Object tracking records
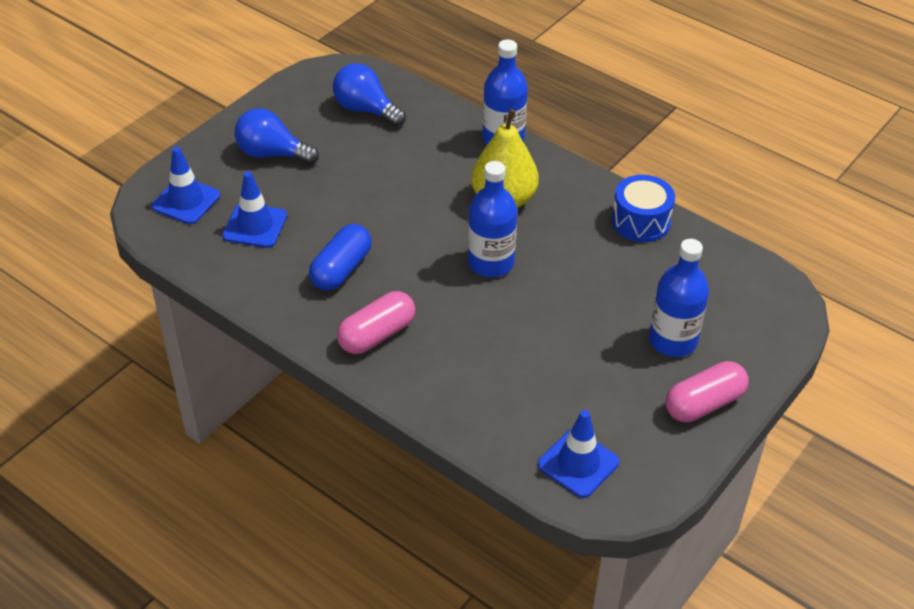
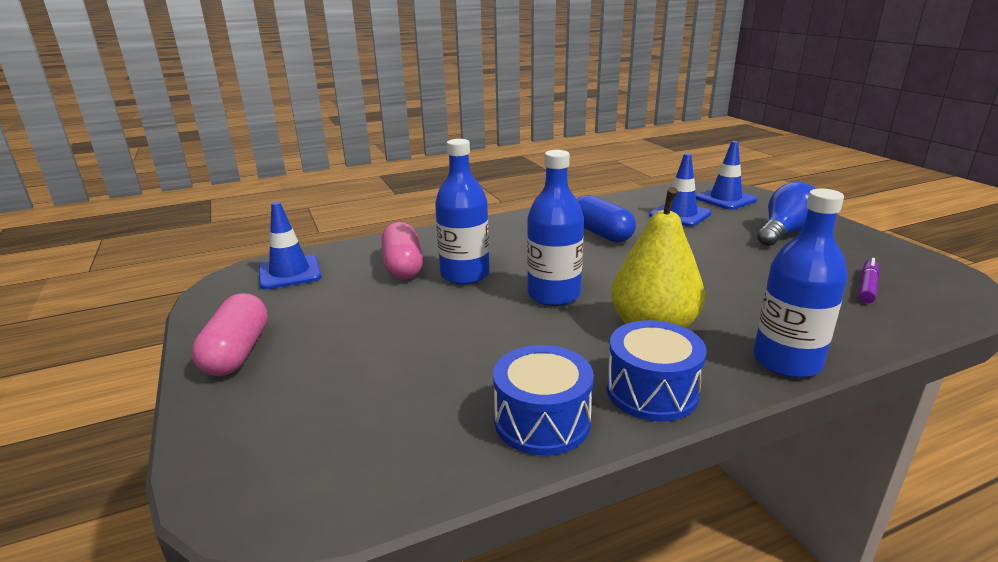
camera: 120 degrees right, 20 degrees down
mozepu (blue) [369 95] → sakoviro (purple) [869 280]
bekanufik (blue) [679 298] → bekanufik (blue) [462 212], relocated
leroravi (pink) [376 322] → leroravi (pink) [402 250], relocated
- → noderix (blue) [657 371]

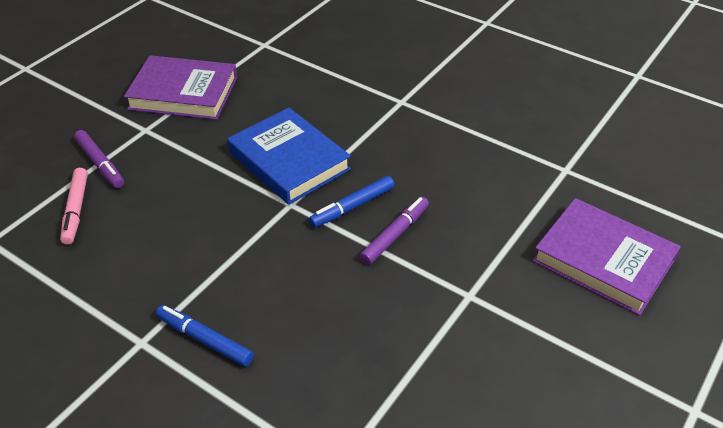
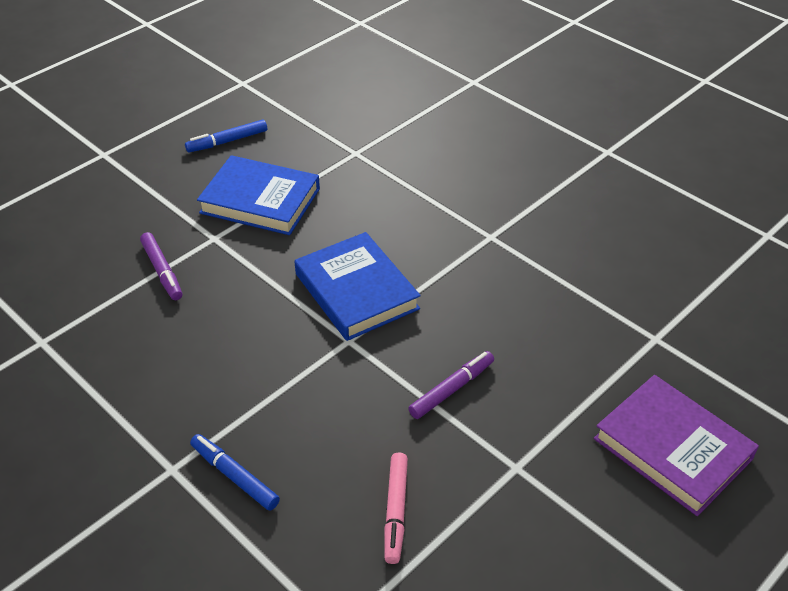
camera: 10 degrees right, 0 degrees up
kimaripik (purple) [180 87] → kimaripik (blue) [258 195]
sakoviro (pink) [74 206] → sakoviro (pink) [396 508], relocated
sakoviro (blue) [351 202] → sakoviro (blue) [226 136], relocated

• What you have to do: Nothing but the lines from the one containing "mozepu (blue) [369" through the last line of the data should appear in the answer, copied exactly, with pictures excluded.

• Solved problem:
mozepu (blue) [369 95] → sakoviro (purple) [869 280]
bekanufik (blue) [679 298] → bekanufik (blue) [462 212], relocated
leroravi (pink) [376 322] → leroravi (pink) [402 250], relocated
- → noderix (blue) [657 371]

camera: 10 degrees right, 0 degrees up
kimaripik (purple) [180 87] → kimaripik (blue) [258 195]
sakoviro (pink) [74 206] → sakoviro (pink) [396 508], relocated
sakoviro (blue) [351 202] → sakoviro (blue) [226 136], relocated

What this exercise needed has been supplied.